• _WHAT IS REQUIRED_: Reproduce exactly, and nothing but, the lines between the one with "none -> red house [226,255,328,356]" and the end of the entries, both ends included.

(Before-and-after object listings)

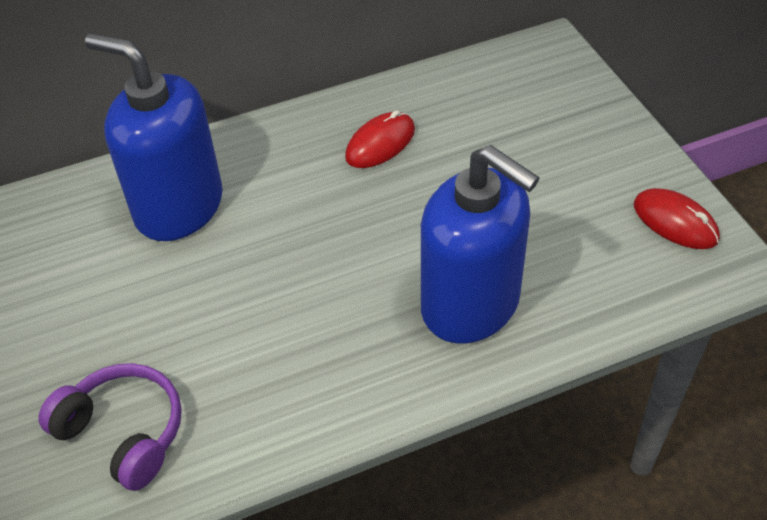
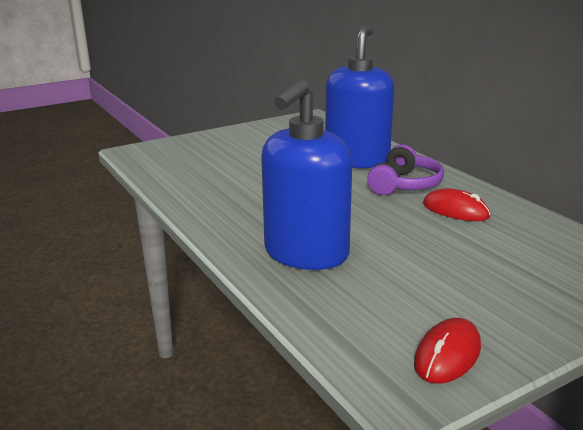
camera: 80 degrees right, 25 degrees down
purple headphones [38,363,182,491] -> purple headphones moved to [367,144,444,195]

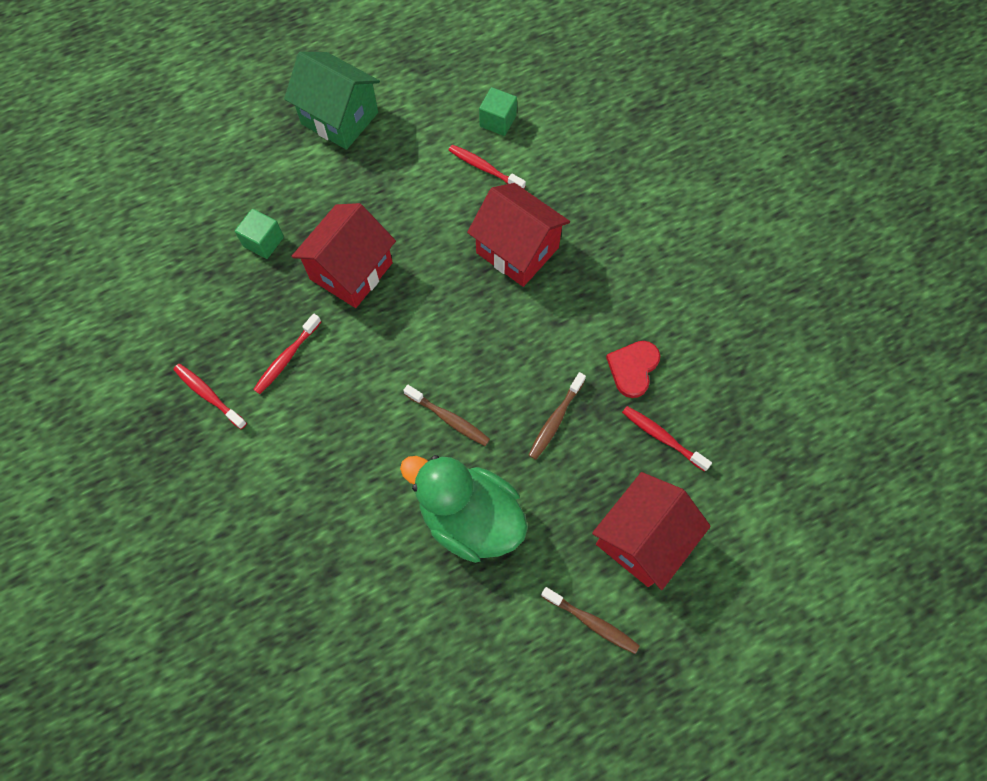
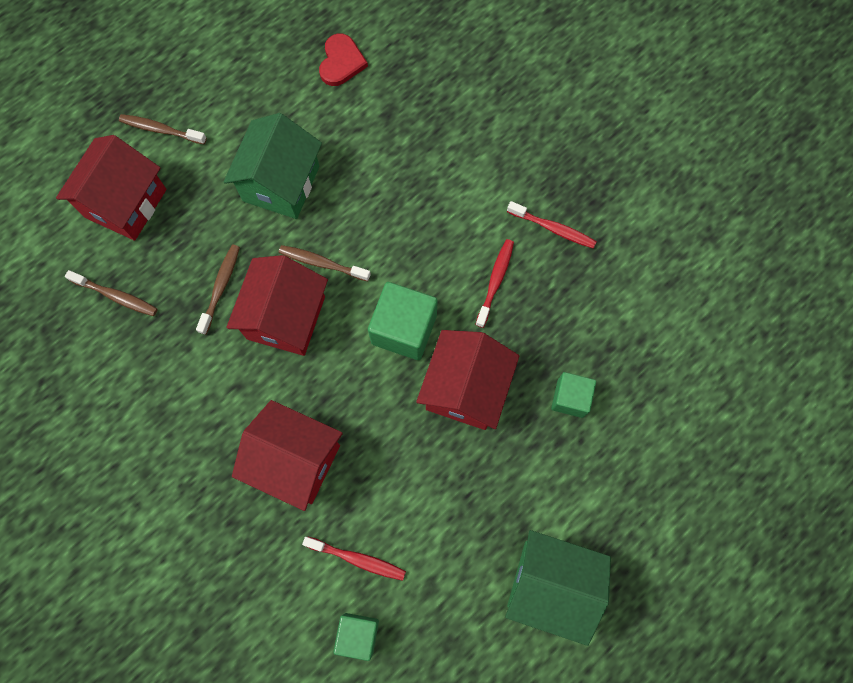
camera: 165 degrees right, 5 degrees up
green duck [400,455,528,563] -> green house [224,113,322,219]
red heart [606,341,660,398] -> red heart moved to [319,34,368,86]
red toothbrush [622,406,712,472] -> brown toothbrush [65,270,158,316]
none -> red house [226,255,328,356]
none -> green cube [368,282,438,360]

• _WRITTEN ANSWER_:
none -> red house [226,255,328,356]
none -> green cube [368,282,438,360]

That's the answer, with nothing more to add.